Problem description
No pictures go in the copy; retype exactly the lines from the one with "D4: none -> schottky SS14 (A N_13, K N_12)" through the last line of the records.

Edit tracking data
<<<<

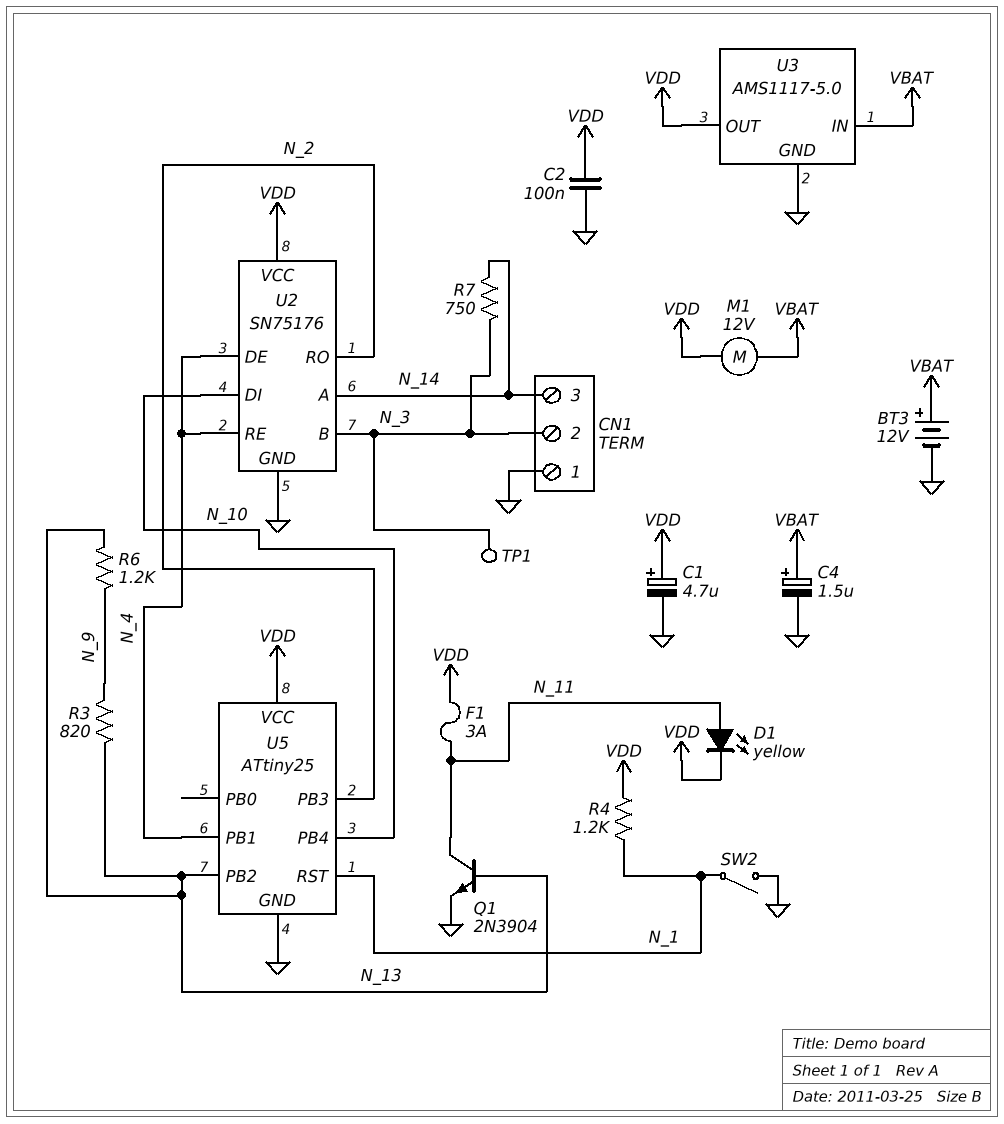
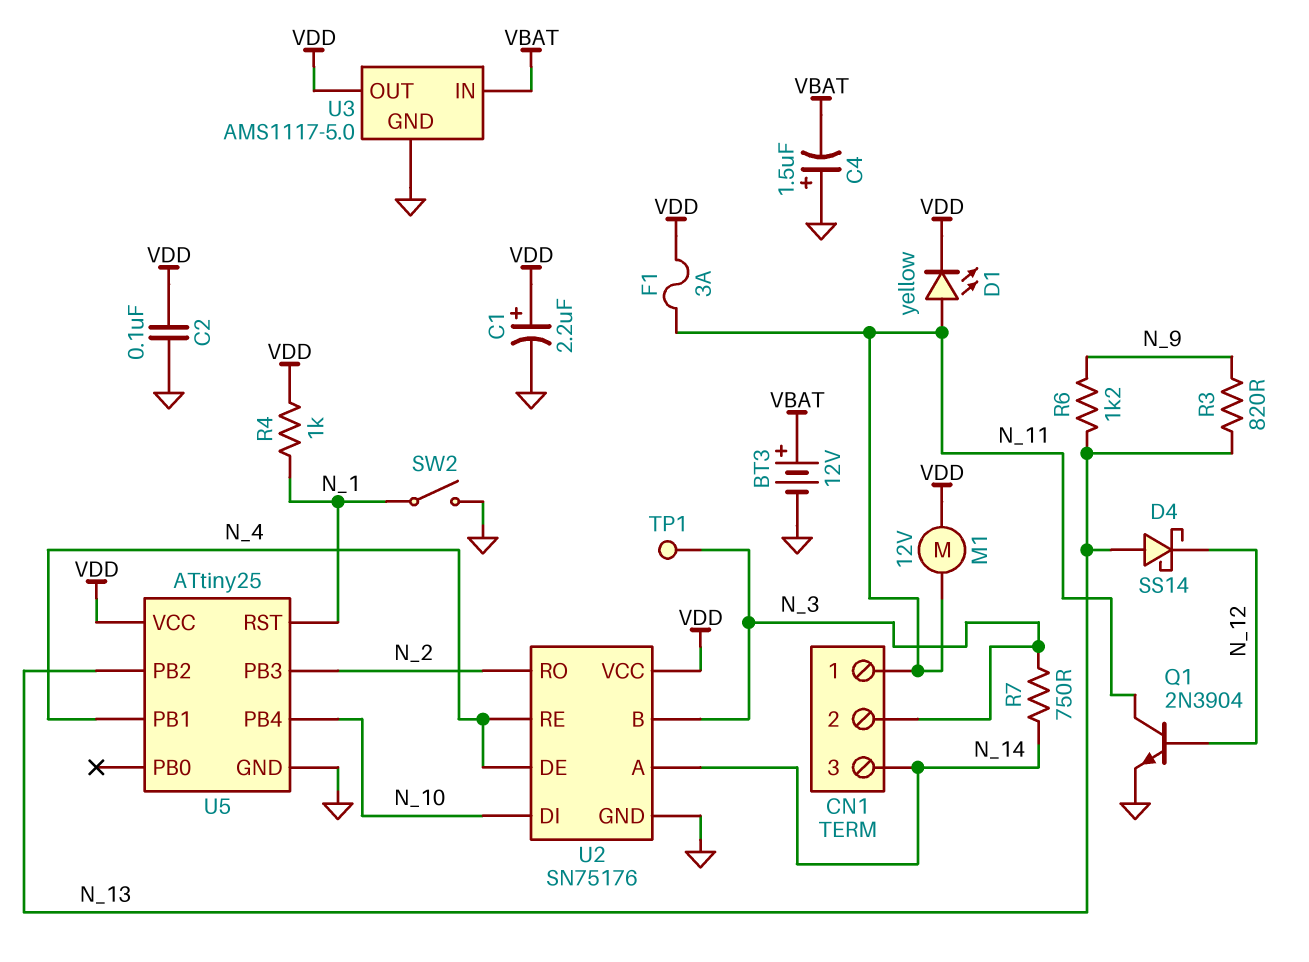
C1: 4.7uF (plus VDD, minus GND) -> 2.2uF (plus VDD, minus GND)
C4: 1.5uF (plus VBAT, minus GND) -> 1.5uF (plus GND, minus VBAT)
CN1 pin 1: GND -> N_11
D4: none -> schottky SS14 (A N_13, K N_12)
M1: motor 12V (VBAT, VDD) -> motor 12V (N_11, VDD)
Q1: NPN 2N3904 (B N_13, C N_11, E GND) -> NPN 2N3904 (B N_12, C N_11, E GND)
R4: 1.2k (N_1, VDD) -> 1k (N_1, VDD)

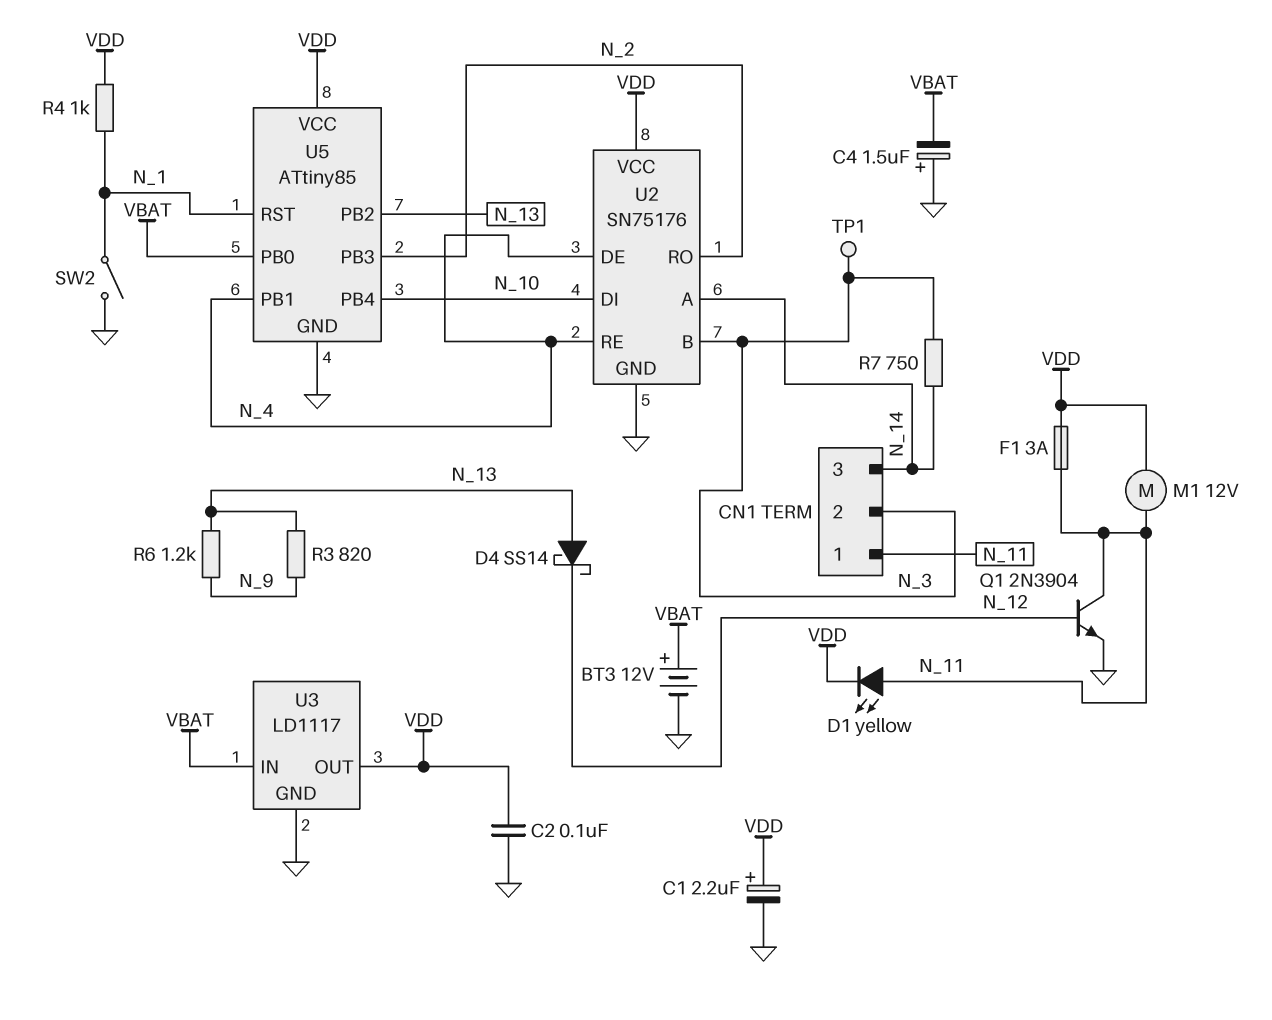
U3: AMS1117-5.0 -> LD1117
U5: ATtiny25 -> ATtiny85
U5 pin PB0: none -> VBAT

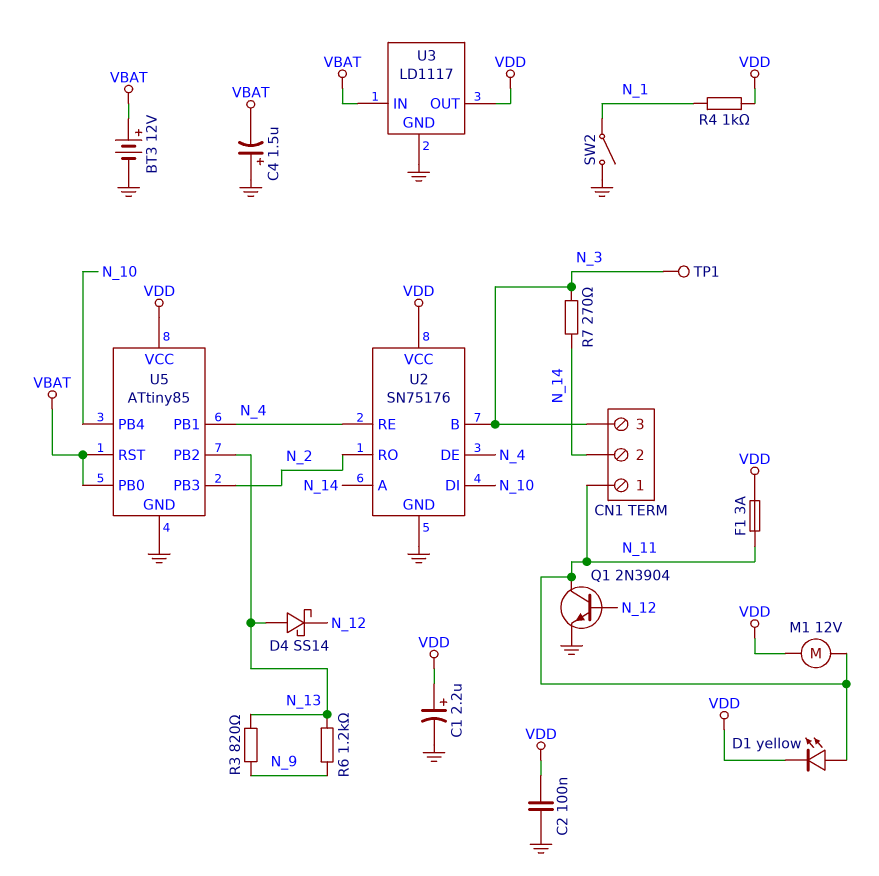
CN1 pin 2: N_3 -> N_14
CN1 pin 3: N_14 -> N_3
R7: 750 (N_3, N_14) -> 270 (N_3, N_14)
U5 pin RST: N_1 -> VBAT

>>>>

Answer to the problem
D4: none -> schottky SS14 (A N_13, K N_12)
M1: motor 12V (VBAT, VDD) -> motor 12V (N_11, VDD)
Q1: NPN 2N3904 (B N_13, C N_11, E GND) -> NPN 2N3904 (B N_12, C N_11, E GND)
R4: 1.2k (N_1, VDD) -> 1k (N_1, VDD)

U3: AMS1117-5.0 -> LD1117
U5: ATtiny25 -> ATtiny85
U5 pin PB0: none -> VBAT

CN1 pin 2: N_3 -> N_14
CN1 pin 3: N_14 -> N_3
R7: 750 (N_3, N_14) -> 270 (N_3, N_14)
U5 pin RST: N_1 -> VBAT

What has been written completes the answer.